§ **WORK REQUIRED**:
Please repeat the entries below exactly as written, leaving out any images.

§ **AVAILABLE DATA**:
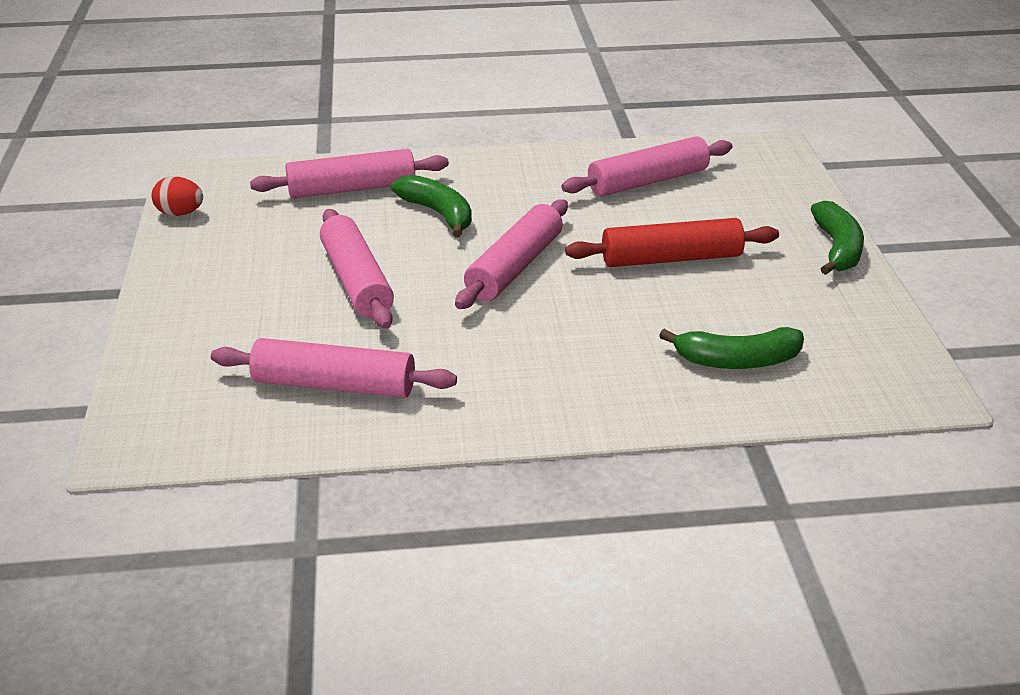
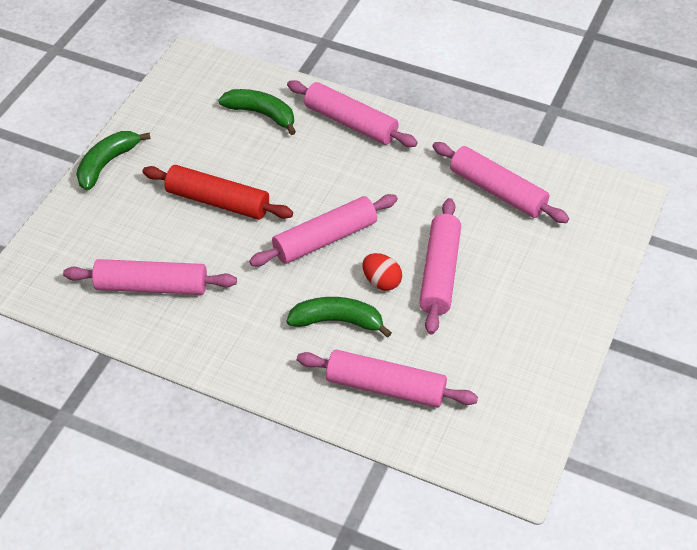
camera: 150 degrees left, 15 degrees up
(180, 213) = (542, 418): red egg -> red egg (381, 281)
(438, 213) = (337, 321): green banana -> green banana turned 105 degrees clockwise
(607, 395) = (350, 123): none -> pink rolling pin

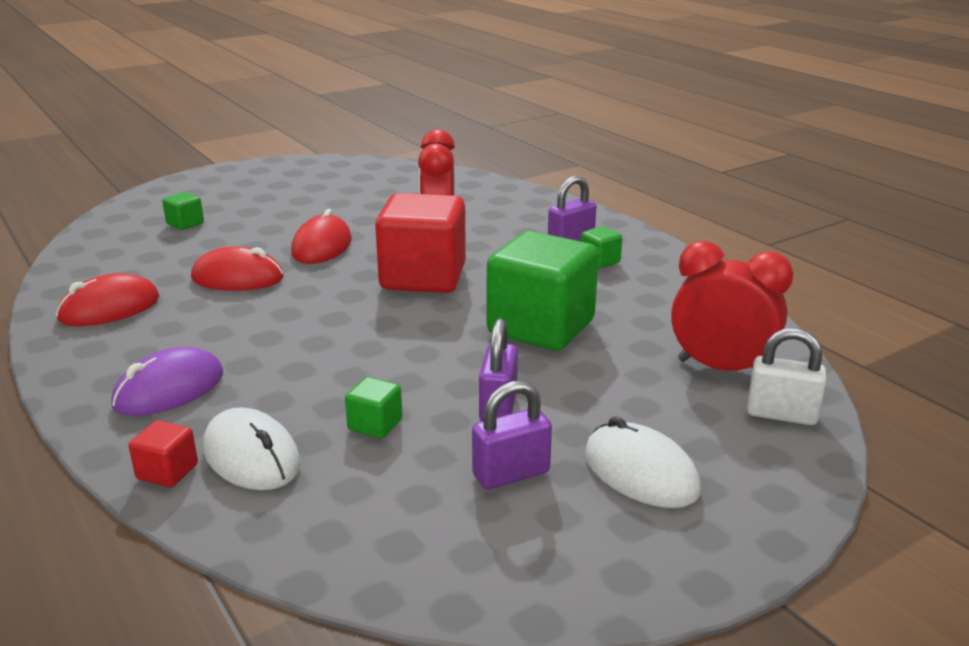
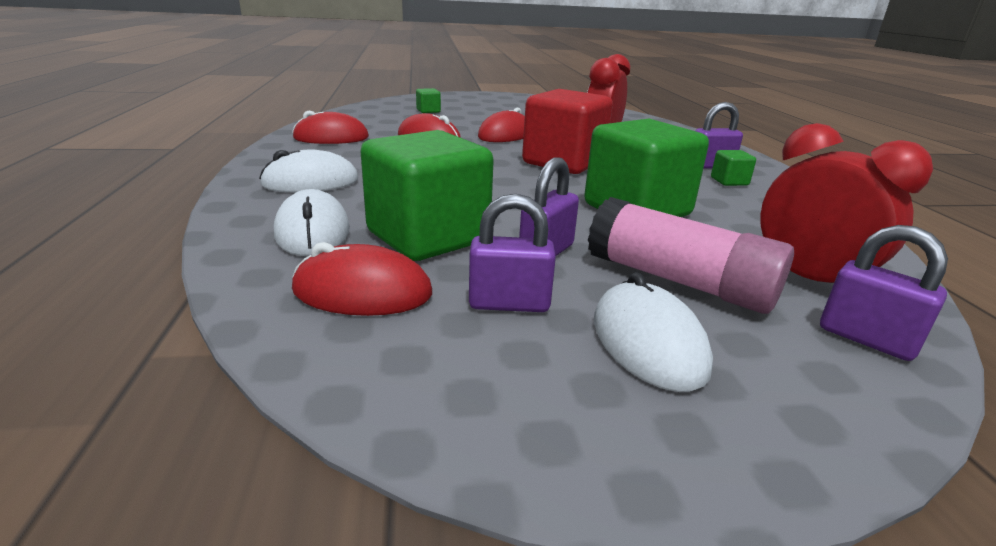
camera: 25 degrees right, 0 degrees up
(167, 472) = (246, 225): red cube -> none
(169, 390) = (310, 182): purple mouse -> white mouse
(375, 425) = (428, 237): green cube -> green cube, size x2.39
(376, 507) = (362, 292): none -> red mouse
(626, 403) = (678, 281): none -> pink glue stick
(781, 414) = (866, 339): white padlock -> purple padlock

§ **EXERCISE SOLUTION**:
camera: 150 degrees left, 15 degrees up
(180, 213) = (542, 418): red egg -> red egg (381, 281)
(438, 213) = (337, 321): green banana -> green banana turned 105 degrees clockwise
(607, 395) = (350, 123): none -> pink rolling pin

camera: 25 degrees right, 0 degrees up
(167, 472) = (246, 225): red cube -> none
(169, 390) = (310, 182): purple mouse -> white mouse
(375, 425) = (428, 237): green cube -> green cube, size x2.39
(376, 507) = (362, 292): none -> red mouse
(626, 403) = (678, 281): none -> pink glue stick
(781, 414) = (866, 339): white padlock -> purple padlock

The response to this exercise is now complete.